* _Exercise directions_: Could you reproduce, word for word, everything below from the line containing "camera: 105 degrees left, 5 degrees up" down to the line containing "(453, 236) = (288, 166): green pear -> none", with both of those lines included and no others?

* _Working data_:
[Start of Attachment]

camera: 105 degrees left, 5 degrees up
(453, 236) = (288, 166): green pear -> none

[End of Attachment]
[Start of Attachment]

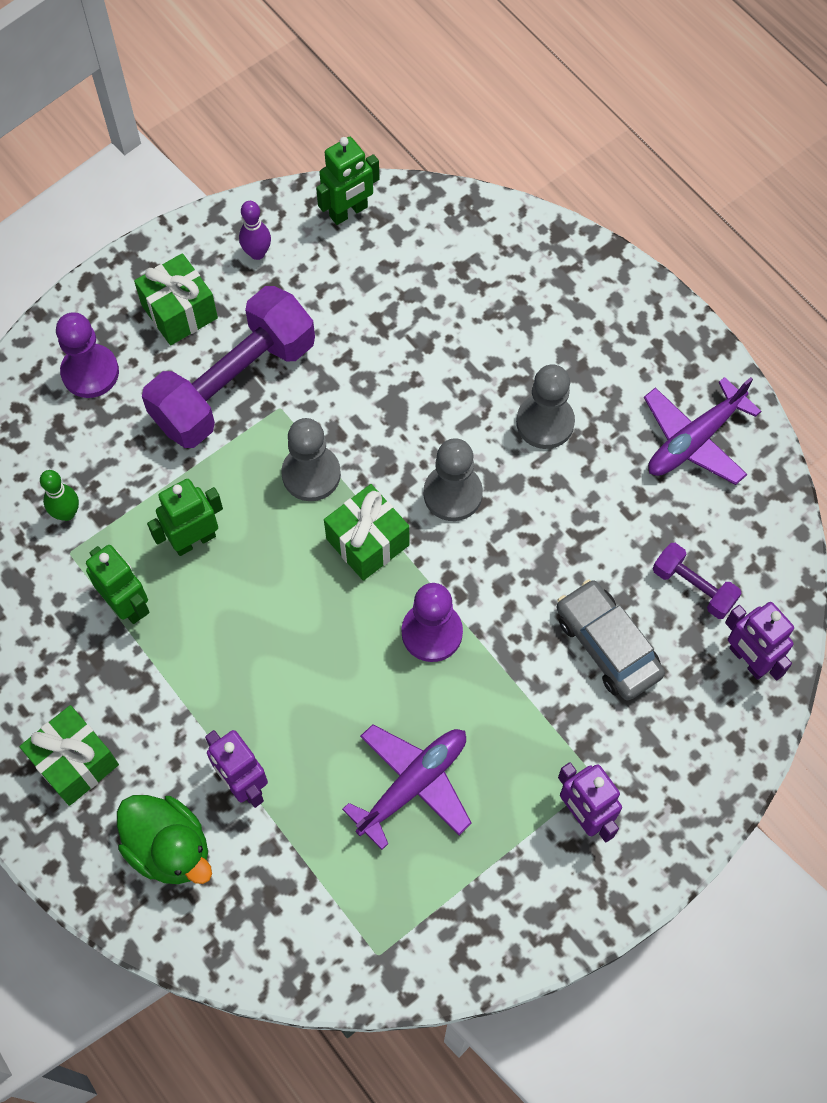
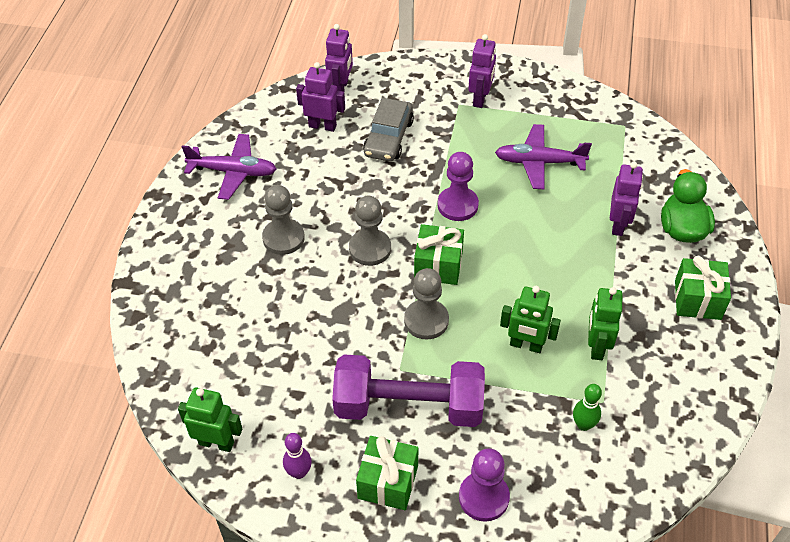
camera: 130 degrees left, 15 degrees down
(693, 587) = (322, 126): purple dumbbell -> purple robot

[End of Attachment]
[Start of Attachment]

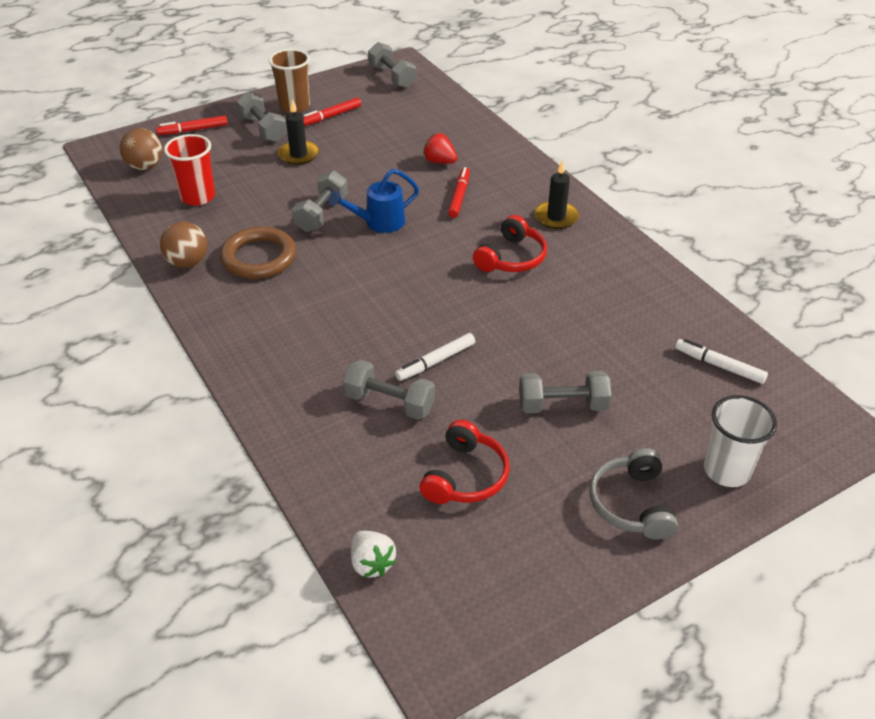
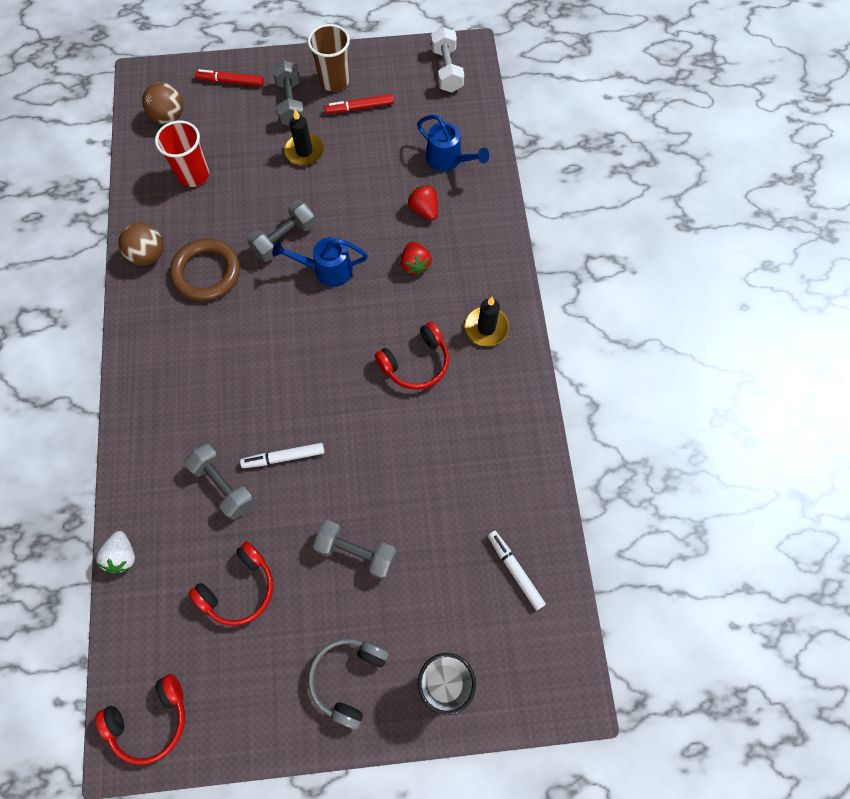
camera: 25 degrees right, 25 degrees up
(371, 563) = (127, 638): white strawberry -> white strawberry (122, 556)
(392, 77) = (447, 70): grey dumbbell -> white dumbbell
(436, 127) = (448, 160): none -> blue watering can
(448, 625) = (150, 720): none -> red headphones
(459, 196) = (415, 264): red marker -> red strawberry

[End of Attachment]

* _Written response_:
camera: 105 degrees left, 5 degrees up
(453, 236) = (288, 166): green pear -> none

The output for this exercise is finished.